> _TASK GOAL_:
Extract from the entries below, exactly as given, only the lines from the line containing "grey cutting board: 5 -> 2" to the line containing "turquoise domino: 2 -> 1", both lines included.

> _PROVIDED ENTRIES_:
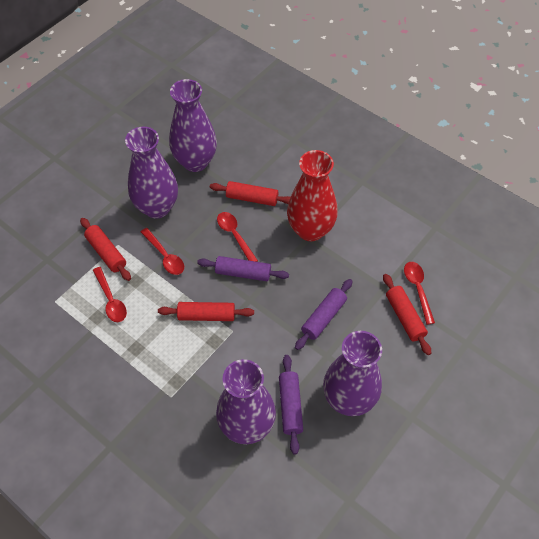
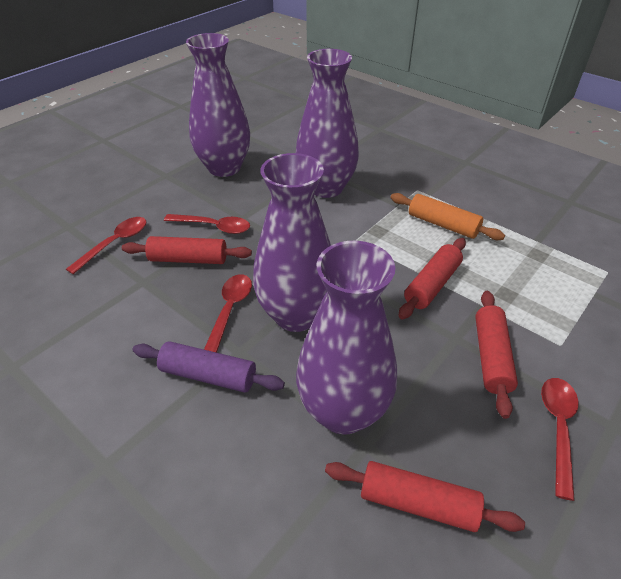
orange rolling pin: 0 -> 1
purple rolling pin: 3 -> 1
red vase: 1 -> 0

...

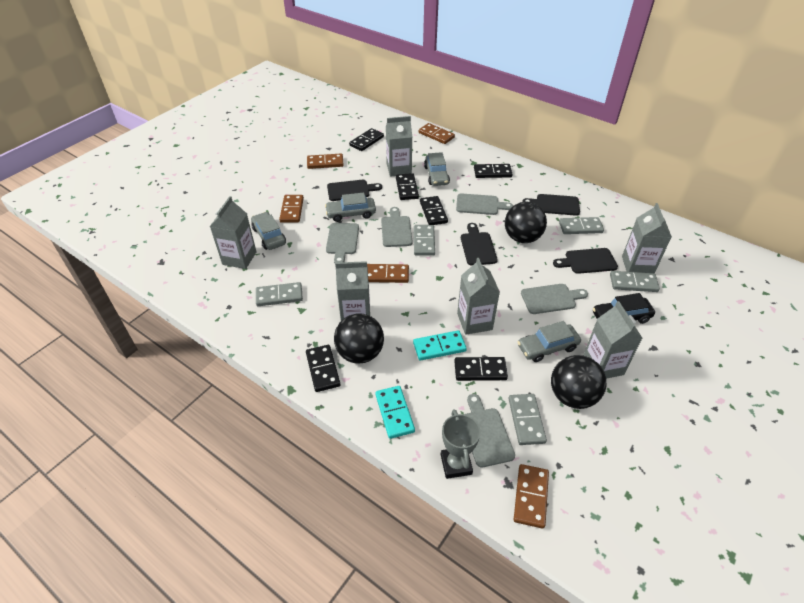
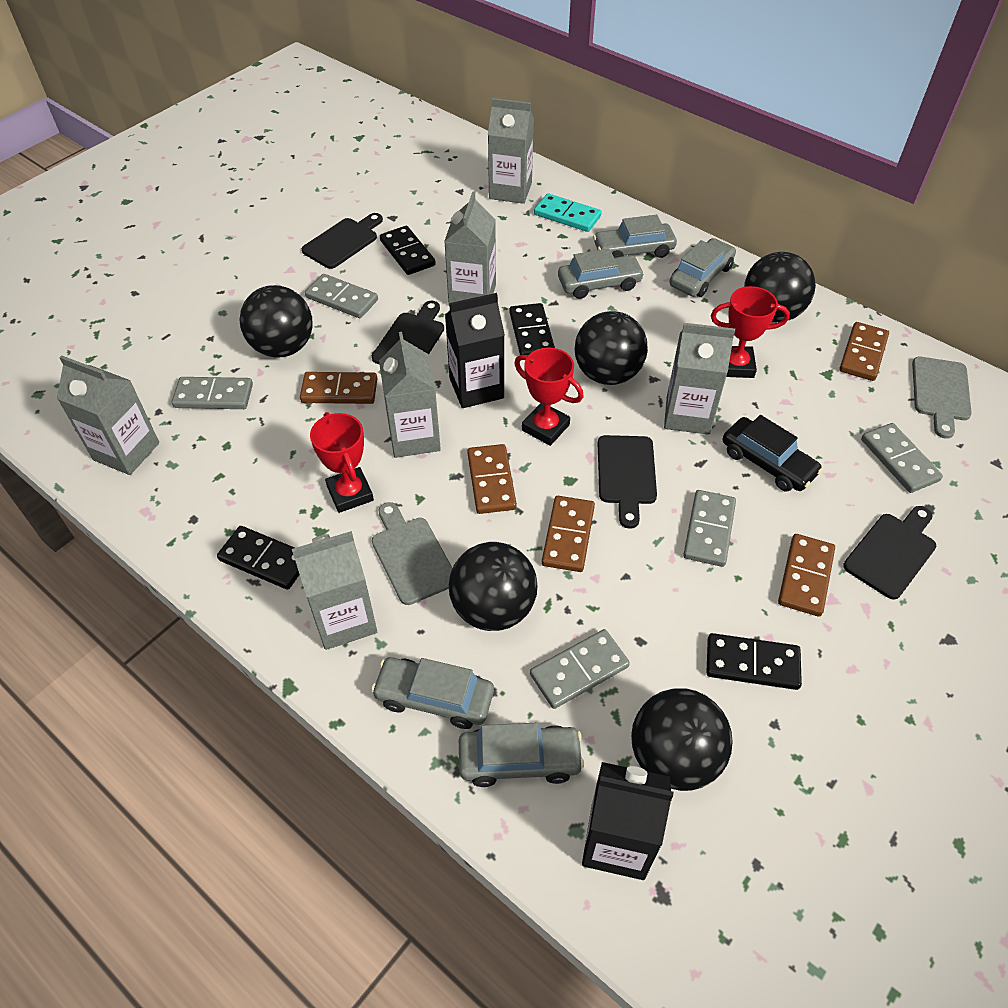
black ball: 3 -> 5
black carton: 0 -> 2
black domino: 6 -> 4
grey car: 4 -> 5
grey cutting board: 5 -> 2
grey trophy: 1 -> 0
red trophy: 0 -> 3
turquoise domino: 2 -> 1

> _RESPONSE TO THIS TASK_:
grey cutting board: 5 -> 2
grey trophy: 1 -> 0
red trophy: 0 -> 3
turquoise domino: 2 -> 1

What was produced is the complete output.